GOAL OF THE EXERCISE:
How many lines of the data contain "headphones"? Reply with the number alone.

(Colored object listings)
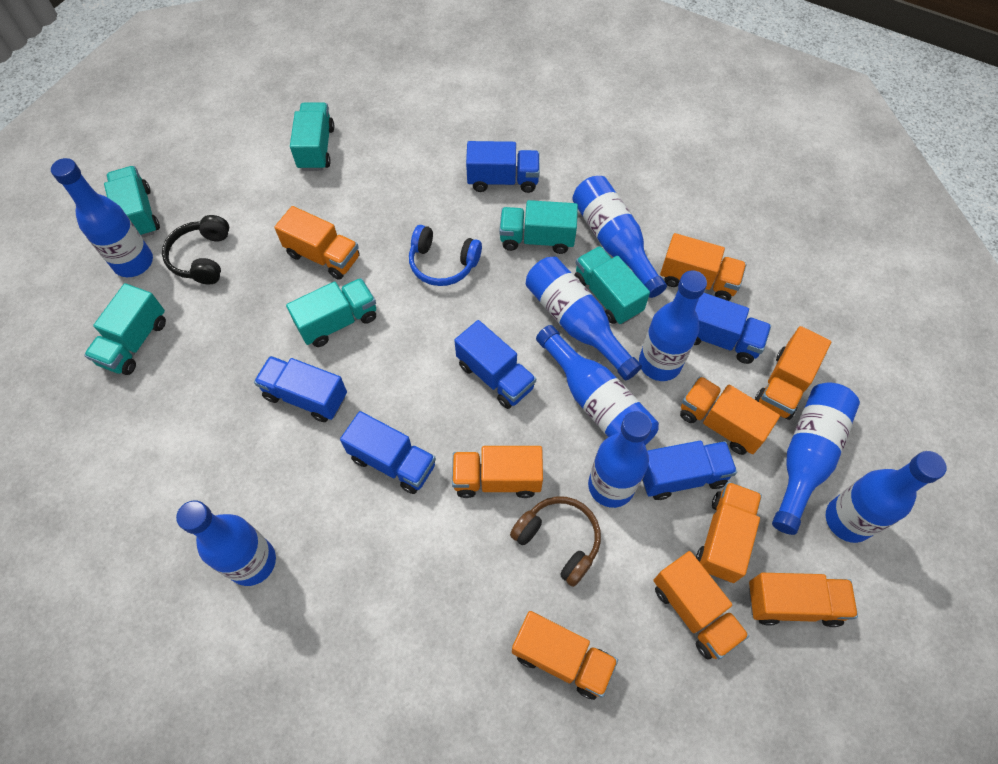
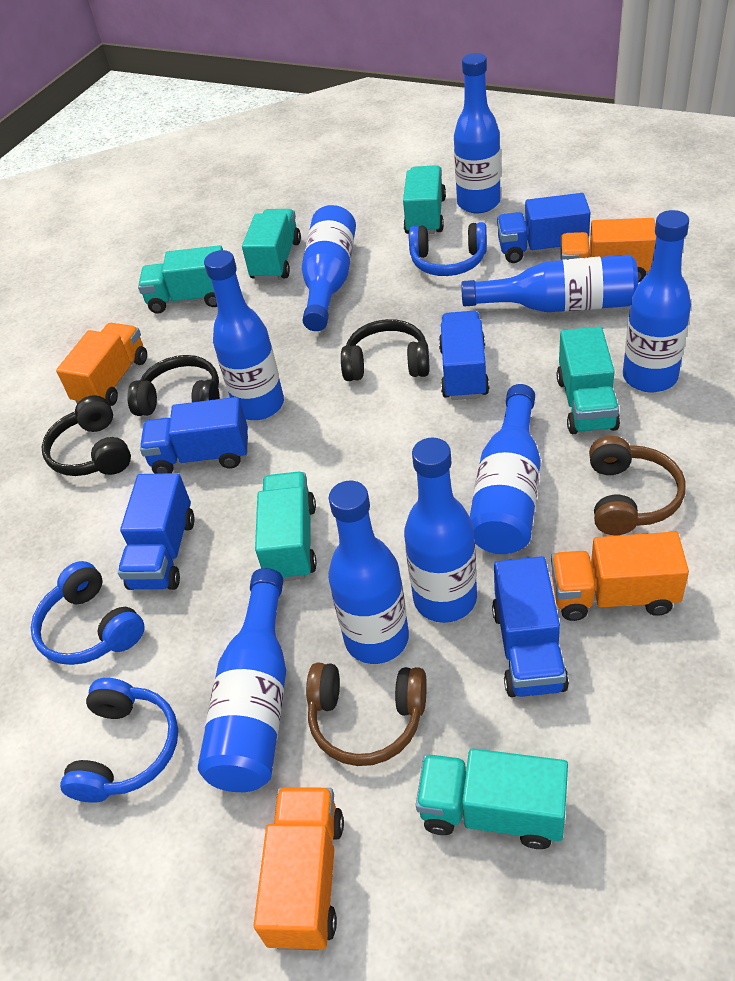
black headphones: 1 -> 3
blue headphones: 1 -> 3
blue truck: 6 -> 5
brown headphones: 1 -> 2
orange truck: 9 -> 4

ANSWER TO THIS PROBLEM:
3